▸ Task directions:
Select and reproduce each line of the listing below that bears the string "black".

▸ Dataset section:
═══
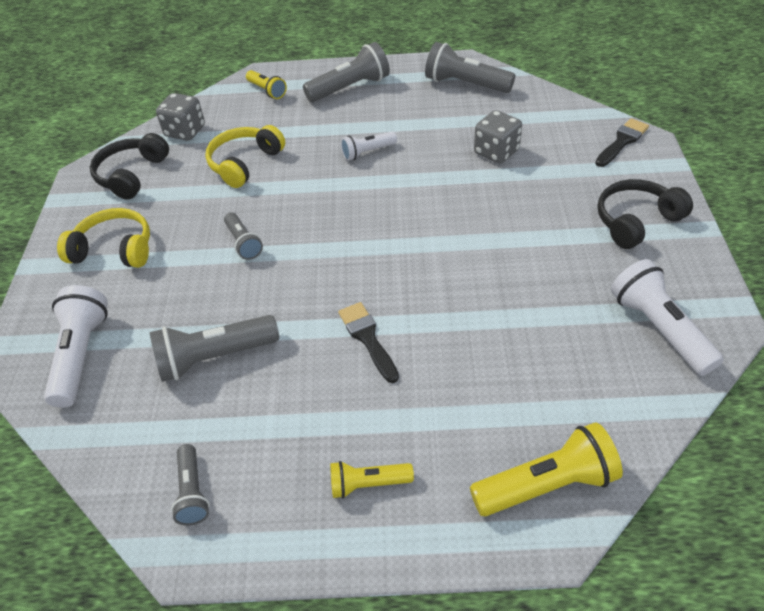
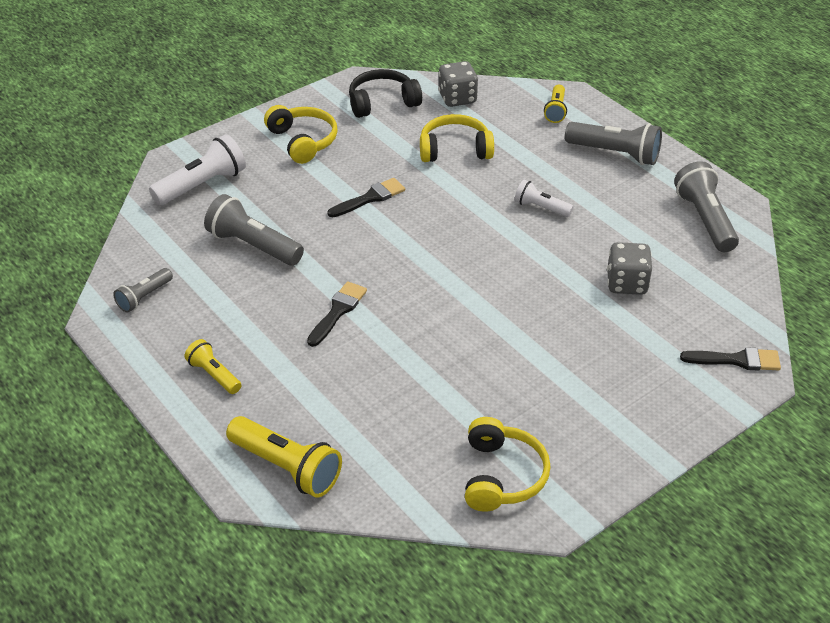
camera: 50 degrees right, 5 degrees down
(243, 243) = (370, 198): grey flashlight -> black brush
(636, 221) = (627, 412): black headphones -> none
(659, 329) = (502, 476): white flashlight -> yellow headphones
═══
▸ Output of the task:
(243, 243) = (370, 198): grey flashlight -> black brush
(636, 221) = (627, 412): black headphones -> none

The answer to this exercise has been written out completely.